**Written exercise**
Wherever the word "adipose" turns up in a line of the entries, copy that line.

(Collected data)
***

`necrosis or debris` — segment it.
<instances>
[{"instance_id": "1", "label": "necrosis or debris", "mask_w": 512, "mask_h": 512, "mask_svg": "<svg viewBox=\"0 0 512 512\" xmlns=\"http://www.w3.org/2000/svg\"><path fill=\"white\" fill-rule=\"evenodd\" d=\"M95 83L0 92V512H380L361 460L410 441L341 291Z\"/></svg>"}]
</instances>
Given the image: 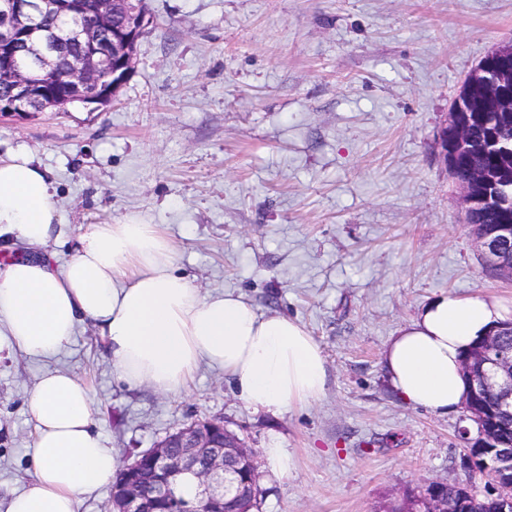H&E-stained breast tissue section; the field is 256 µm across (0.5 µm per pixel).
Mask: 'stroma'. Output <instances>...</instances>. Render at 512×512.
<instances>
[{"mask_svg": "<svg viewBox=\"0 0 512 512\" xmlns=\"http://www.w3.org/2000/svg\"><path fill=\"white\" fill-rule=\"evenodd\" d=\"M151 22L116 99L0 118V156L25 150L52 180L62 264L92 224L135 217L176 245L201 294L230 291L299 321L327 363L318 400L273 415L201 365L187 388H131L80 324L57 356H0V512L31 474L30 395L48 369L90 388L95 427L121 462L196 419L220 418L255 452L262 512H386L429 481L488 485L462 467L463 411L403 403L383 350L430 299L512 310L464 221L441 152L449 105L512 43V0H146ZM265 457L270 471L278 476H286L294 468V460L289 451L284 448H266Z\"/></svg>", "mask_w": 512, "mask_h": 512, "instance_id": "obj_1", "label": "stroma"}]
</instances>
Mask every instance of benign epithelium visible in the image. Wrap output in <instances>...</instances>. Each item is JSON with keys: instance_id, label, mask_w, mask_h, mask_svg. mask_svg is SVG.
I'll return each mask as SVG.
<instances>
[{"instance_id": "7a95c632", "label": "benign epithelium", "mask_w": 512, "mask_h": 512, "mask_svg": "<svg viewBox=\"0 0 512 512\" xmlns=\"http://www.w3.org/2000/svg\"><path fill=\"white\" fill-rule=\"evenodd\" d=\"M125 20L121 27L113 26L114 0H0V58L13 64L14 77L7 98L0 100V116H20L45 111L40 86L43 77L37 71L54 67V56L40 54L28 59L29 40L41 30L47 15L66 17L74 30L84 32L89 27L99 32L82 39L84 50L80 62L65 73V82L75 91L72 102L104 105L126 82L133 69L137 44L146 26L143 0H124ZM512 60V45L482 61L474 75L485 86L504 84L503 75ZM95 85L97 93L83 94V89ZM455 121L440 136L444 161L456 169L458 155L469 148V126L472 112L469 98H455L451 105ZM477 245L484 257L492 262L512 251V225L495 224L479 236ZM470 380V394L464 408L469 419L479 428L482 444L496 445L500 441L497 419L479 412L476 399L485 392L497 397L496 409L512 416V351L502 348L490 337L463 361ZM179 452H173V449ZM146 463L154 471V484H140L136 468ZM127 477L112 488V507L108 512H157L156 504L171 498L172 486L191 476L197 482L195 499L173 501L166 512H226L228 498L255 496L262 477L254 451L229 431L220 419L195 420L166 435L154 446L127 464ZM491 495L498 502L499 512H512V449L501 448L490 474Z\"/></svg>"}]
</instances>
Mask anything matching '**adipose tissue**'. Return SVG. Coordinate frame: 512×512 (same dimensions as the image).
Returning <instances> with one entry per match:
<instances>
[{
    "label": "adipose tissue",
    "instance_id": "adipose-tissue-1",
    "mask_svg": "<svg viewBox=\"0 0 512 512\" xmlns=\"http://www.w3.org/2000/svg\"><path fill=\"white\" fill-rule=\"evenodd\" d=\"M45 170L26 152L0 159V238L30 251L0 268V349L48 358L81 323L102 337L116 375L160 393L184 389L200 364L222 368L249 406L280 413L319 399L325 358L308 330L261 314L243 296L201 295L172 270L175 246L156 224H95L62 265L40 253L62 236ZM512 313L493 299L435 297L391 337L388 381L407 404L445 414L464 404L465 354ZM32 477L5 512H75L82 497L112 483L120 462L94 429L88 386L68 371L43 373L31 394Z\"/></svg>",
    "mask_w": 512,
    "mask_h": 512
}]
</instances>
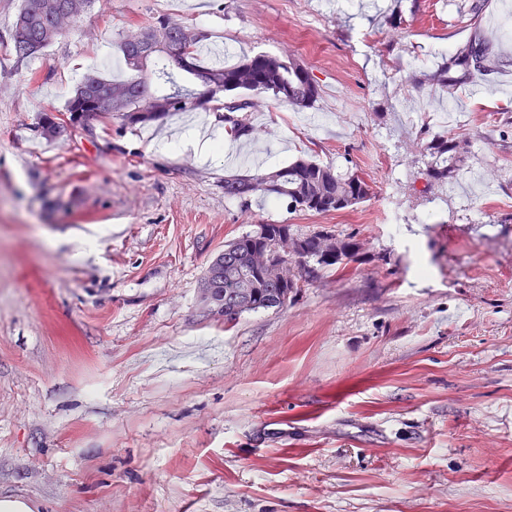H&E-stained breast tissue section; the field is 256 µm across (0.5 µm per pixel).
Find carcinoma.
Instances as JSON below:
<instances>
[{"instance_id":"carcinoma-1","label":"carcinoma","mask_w":512,"mask_h":512,"mask_svg":"<svg viewBox=\"0 0 512 512\" xmlns=\"http://www.w3.org/2000/svg\"><path fill=\"white\" fill-rule=\"evenodd\" d=\"M35 0H22L21 8L11 24L9 37L0 51L3 59L22 64L31 60L68 34H79L69 18L56 17L62 9L85 13L93 0H54L56 10L37 14L33 11ZM163 29V37L178 54L186 56L190 67H175L170 54L163 53L145 69L138 68L134 58L138 47L132 38L138 33L154 36ZM212 33L193 24L178 23L166 15H159L145 26L121 34L118 49L132 76L116 81L103 76L95 69L87 71L71 90L63 113L46 114L38 123V132L48 139H56L68 129L91 130L97 125L108 126L116 121L121 127L133 130L139 125L158 121L174 112H208L220 114L224 130L236 141L253 134L250 112L259 100L265 99L278 106H289L296 111L316 107L320 97L319 85L309 72L299 70V62L265 53L245 57L235 64L207 67L197 56L198 47L210 40ZM502 60L491 48L489 40L480 32L466 42L450 49L442 62L430 72L415 73L411 81L415 87L425 85L452 94L474 85L476 79L498 72ZM125 90L128 97L115 109L112 102L102 97L105 90ZM90 106V122L78 126L72 116L77 106ZM421 152L425 158L420 172L425 189L442 187L456 179L465 162L467 143L454 134H428L420 136ZM254 195H263L277 202L288 201V208L318 215L349 211L370 200L372 184L358 172L339 171L331 165L303 155L286 166L257 170L252 175L224 176V197L246 202ZM260 235L247 232L224 248L223 264L211 278V288L221 296L224 279L248 265L250 251L262 241H270L288 224H263ZM301 249L298 255L301 287L311 285L320 272L346 266L356 260L360 244L354 236L337 238L338 250L332 257H325L319 250V232L299 235ZM251 307L249 311L269 309V304L280 289L267 282L261 275H253Z\"/></svg>"}]
</instances>
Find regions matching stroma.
I'll use <instances>...</instances> for the list:
<instances>
[{
	"mask_svg": "<svg viewBox=\"0 0 512 512\" xmlns=\"http://www.w3.org/2000/svg\"><path fill=\"white\" fill-rule=\"evenodd\" d=\"M497 23L479 92L410 77ZM230 62L298 58L315 109L261 105L255 133L153 149L209 122L178 112L49 141L78 75L126 76L118 34L158 15ZM86 37L0 59V499L30 512H512V0H93ZM40 73V82L28 81ZM468 141L424 193L419 132ZM375 194L317 215L224 178L300 154ZM362 245L279 310L232 328L199 283L255 225Z\"/></svg>",
	"mask_w": 512,
	"mask_h": 512,
	"instance_id": "35a3bbf8",
	"label": "stroma"
}]
</instances>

***

**Correct output**
Mask anything matching '**adipose tissue**'. Return SVG. Coordinate frame: 512×512 (same dimensions as the image).
    "label": "adipose tissue",
    "instance_id": "adipose-tissue-1",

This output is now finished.